Scene difference descriptions:
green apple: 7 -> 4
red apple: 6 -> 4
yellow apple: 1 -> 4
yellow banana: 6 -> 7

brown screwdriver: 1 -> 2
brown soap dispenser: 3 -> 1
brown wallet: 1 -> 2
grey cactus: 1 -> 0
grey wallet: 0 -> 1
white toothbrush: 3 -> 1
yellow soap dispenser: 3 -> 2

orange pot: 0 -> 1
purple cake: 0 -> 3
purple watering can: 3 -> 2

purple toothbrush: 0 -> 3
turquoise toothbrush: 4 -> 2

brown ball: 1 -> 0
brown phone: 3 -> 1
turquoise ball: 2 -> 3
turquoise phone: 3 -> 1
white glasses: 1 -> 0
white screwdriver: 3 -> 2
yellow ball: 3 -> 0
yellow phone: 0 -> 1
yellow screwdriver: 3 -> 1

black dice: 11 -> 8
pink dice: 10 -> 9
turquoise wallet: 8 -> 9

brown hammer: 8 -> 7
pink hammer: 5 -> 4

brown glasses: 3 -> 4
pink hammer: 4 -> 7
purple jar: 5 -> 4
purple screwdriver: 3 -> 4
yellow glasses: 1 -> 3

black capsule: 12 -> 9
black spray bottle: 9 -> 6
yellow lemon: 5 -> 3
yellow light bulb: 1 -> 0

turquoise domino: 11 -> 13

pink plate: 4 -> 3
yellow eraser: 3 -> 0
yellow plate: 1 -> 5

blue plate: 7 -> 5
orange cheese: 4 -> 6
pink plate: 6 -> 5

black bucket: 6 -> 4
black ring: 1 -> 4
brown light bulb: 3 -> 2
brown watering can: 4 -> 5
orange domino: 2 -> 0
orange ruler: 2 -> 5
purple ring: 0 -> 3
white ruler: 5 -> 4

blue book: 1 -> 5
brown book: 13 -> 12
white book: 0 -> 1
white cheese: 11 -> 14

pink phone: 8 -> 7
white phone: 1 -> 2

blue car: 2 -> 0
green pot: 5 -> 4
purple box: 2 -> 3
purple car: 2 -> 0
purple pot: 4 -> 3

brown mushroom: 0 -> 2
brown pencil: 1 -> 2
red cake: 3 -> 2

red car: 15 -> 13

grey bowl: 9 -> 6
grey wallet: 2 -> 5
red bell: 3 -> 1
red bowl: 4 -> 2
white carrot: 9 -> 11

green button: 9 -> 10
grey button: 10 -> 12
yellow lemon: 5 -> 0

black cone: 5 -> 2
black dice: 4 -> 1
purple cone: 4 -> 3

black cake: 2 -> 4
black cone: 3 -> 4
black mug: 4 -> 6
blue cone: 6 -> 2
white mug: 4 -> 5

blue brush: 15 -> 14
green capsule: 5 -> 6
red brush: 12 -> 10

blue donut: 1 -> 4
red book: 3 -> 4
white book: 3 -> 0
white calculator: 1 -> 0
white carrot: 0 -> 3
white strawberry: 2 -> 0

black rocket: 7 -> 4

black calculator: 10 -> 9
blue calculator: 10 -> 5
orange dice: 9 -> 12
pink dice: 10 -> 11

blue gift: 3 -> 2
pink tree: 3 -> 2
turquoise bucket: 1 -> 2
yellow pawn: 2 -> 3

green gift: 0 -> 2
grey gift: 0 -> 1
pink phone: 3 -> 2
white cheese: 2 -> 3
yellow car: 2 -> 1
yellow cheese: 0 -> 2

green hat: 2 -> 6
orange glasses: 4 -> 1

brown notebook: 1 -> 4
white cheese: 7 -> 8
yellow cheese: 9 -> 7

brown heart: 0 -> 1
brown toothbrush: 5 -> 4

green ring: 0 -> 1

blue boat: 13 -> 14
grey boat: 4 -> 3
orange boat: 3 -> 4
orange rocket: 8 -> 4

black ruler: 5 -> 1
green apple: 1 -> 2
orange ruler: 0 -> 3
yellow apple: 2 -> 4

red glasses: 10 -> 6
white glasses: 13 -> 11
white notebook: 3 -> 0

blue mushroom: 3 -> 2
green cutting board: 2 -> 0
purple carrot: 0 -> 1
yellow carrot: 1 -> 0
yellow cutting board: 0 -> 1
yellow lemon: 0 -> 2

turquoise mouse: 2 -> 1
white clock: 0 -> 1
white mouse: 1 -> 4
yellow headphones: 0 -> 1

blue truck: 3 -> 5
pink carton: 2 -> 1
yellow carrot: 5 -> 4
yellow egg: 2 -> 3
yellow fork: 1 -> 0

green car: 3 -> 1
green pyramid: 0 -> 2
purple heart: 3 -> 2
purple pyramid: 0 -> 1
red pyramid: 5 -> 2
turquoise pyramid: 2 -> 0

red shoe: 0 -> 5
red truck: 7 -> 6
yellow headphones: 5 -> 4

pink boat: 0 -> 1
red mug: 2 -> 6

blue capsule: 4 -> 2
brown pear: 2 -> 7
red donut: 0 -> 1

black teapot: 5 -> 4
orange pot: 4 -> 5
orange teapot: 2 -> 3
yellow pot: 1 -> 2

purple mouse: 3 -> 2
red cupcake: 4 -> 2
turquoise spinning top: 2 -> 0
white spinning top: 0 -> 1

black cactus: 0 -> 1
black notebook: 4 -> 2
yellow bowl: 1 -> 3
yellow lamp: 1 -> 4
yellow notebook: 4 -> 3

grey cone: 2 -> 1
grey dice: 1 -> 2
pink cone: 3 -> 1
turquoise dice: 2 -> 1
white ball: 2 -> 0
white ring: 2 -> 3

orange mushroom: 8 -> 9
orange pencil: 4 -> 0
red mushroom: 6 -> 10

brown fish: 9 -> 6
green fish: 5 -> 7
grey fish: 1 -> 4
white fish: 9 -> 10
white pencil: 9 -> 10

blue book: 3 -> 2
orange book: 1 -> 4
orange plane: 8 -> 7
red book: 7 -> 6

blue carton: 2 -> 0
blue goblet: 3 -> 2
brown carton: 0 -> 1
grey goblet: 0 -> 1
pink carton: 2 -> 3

[What you will do]
Read the records above. Show each line that has the string "soap".

[Exercise result]
brown soap dispenser: 3 -> 1
yellow soap dispenser: 3 -> 2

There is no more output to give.